▶ _Exercise aim_: Extract the text of each entry below exactly, leaving every image behind.

• • • • • • •

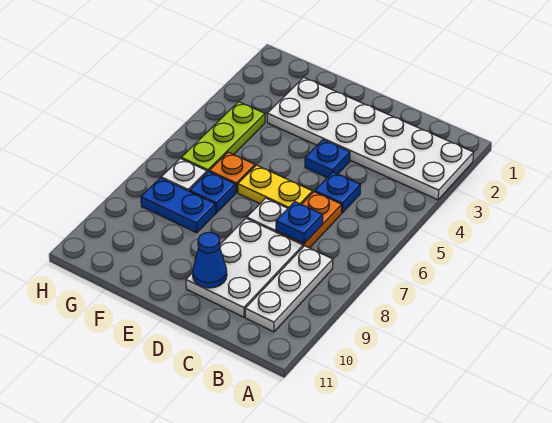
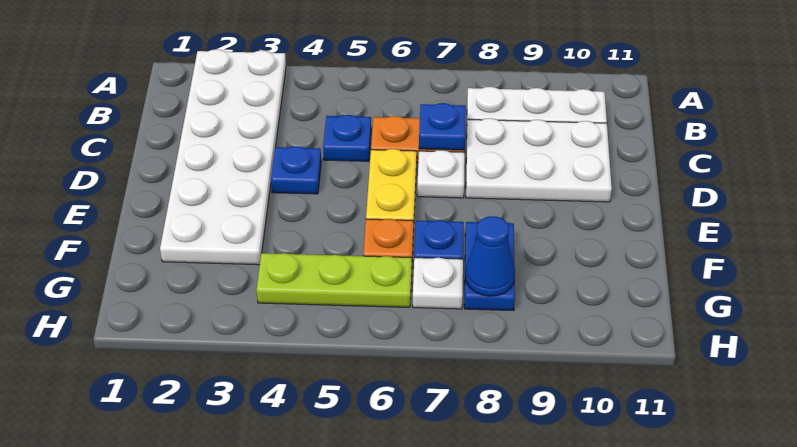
blue cone D10 level 2 -> blue cone G8 level 2

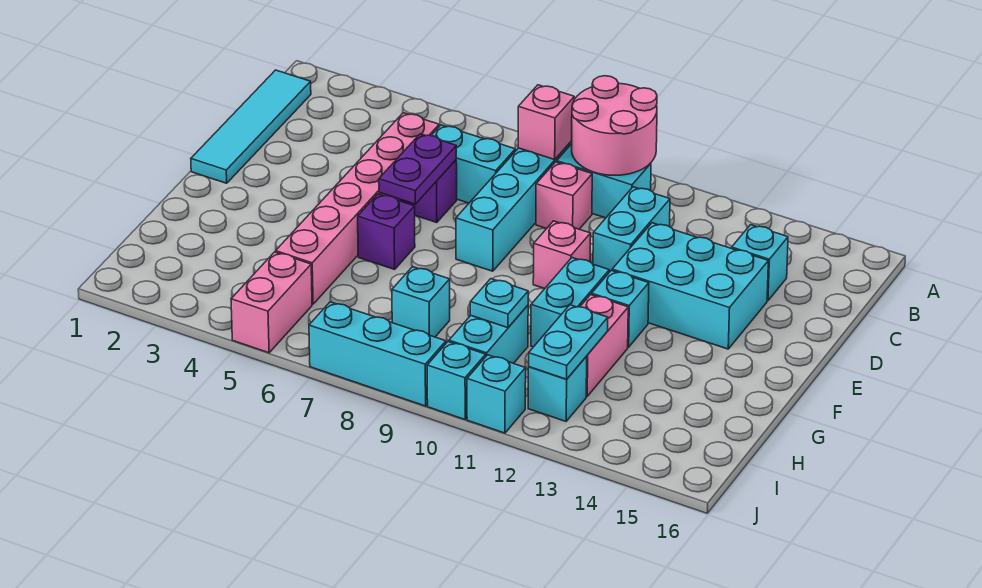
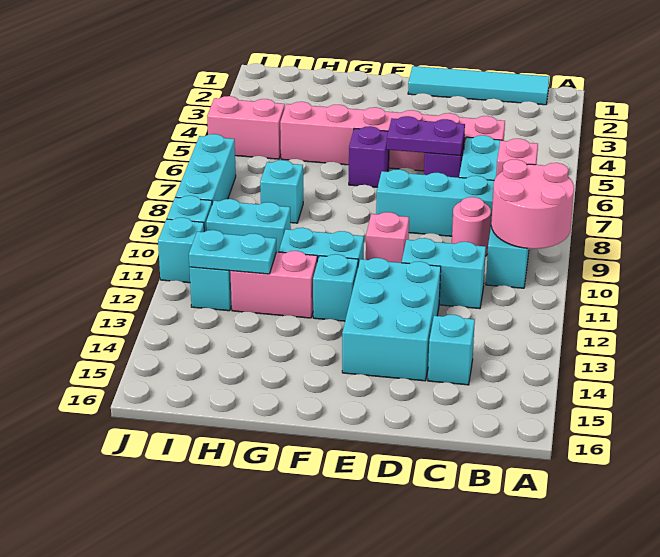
pink brick C9 level 1 -> pink round brick C9 level 1
cyan plate H10 level 2 -> none

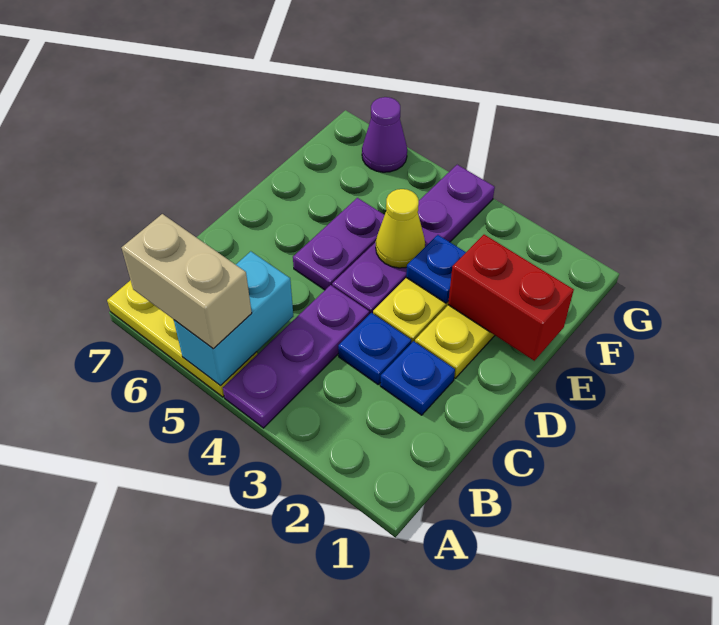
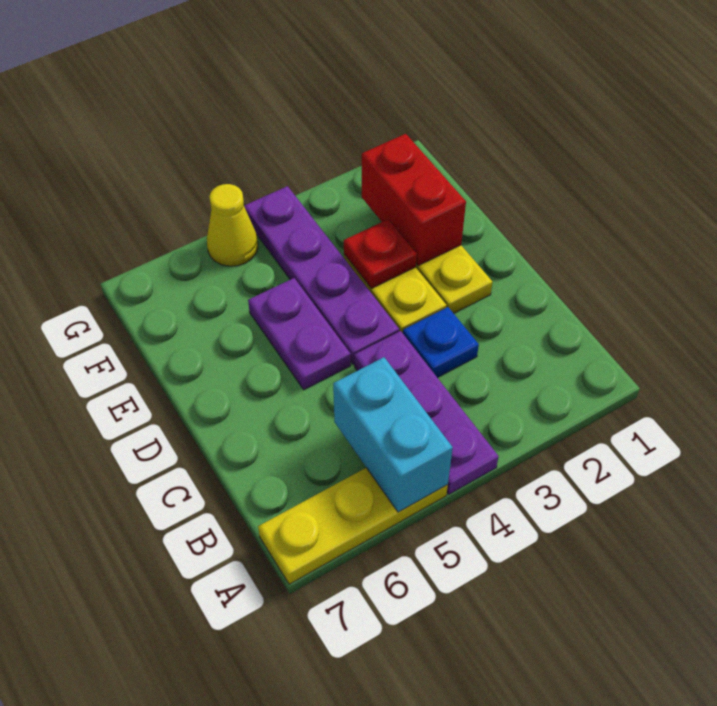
tan brick A5:A6 level 3 -> none
blue plate C2 level 1 -> none
red brick E1:E2 level 2 -> red brick E2:F2 level 2
blue plate E3 level 2 -> red plate E3 level 2
yellow cone E4 level 2 -> yellow cone G5 level 1
purple cone G6 level 1 -> none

• • • • • • •

▶ _Task result_:
blue cone D10 level 2 -> blue cone G8 level 2

pink brick C9 level 1 -> pink round brick C9 level 1
cyan plate H10 level 2 -> none

tan brick A5:A6 level 3 -> none
blue plate C2 level 1 -> none
red brick E1:E2 level 2 -> red brick E2:F2 level 2
blue plate E3 level 2 -> red plate E3 level 2
yellow cone E4 level 2 -> yellow cone G5 level 1
purple cone G6 level 1 -> none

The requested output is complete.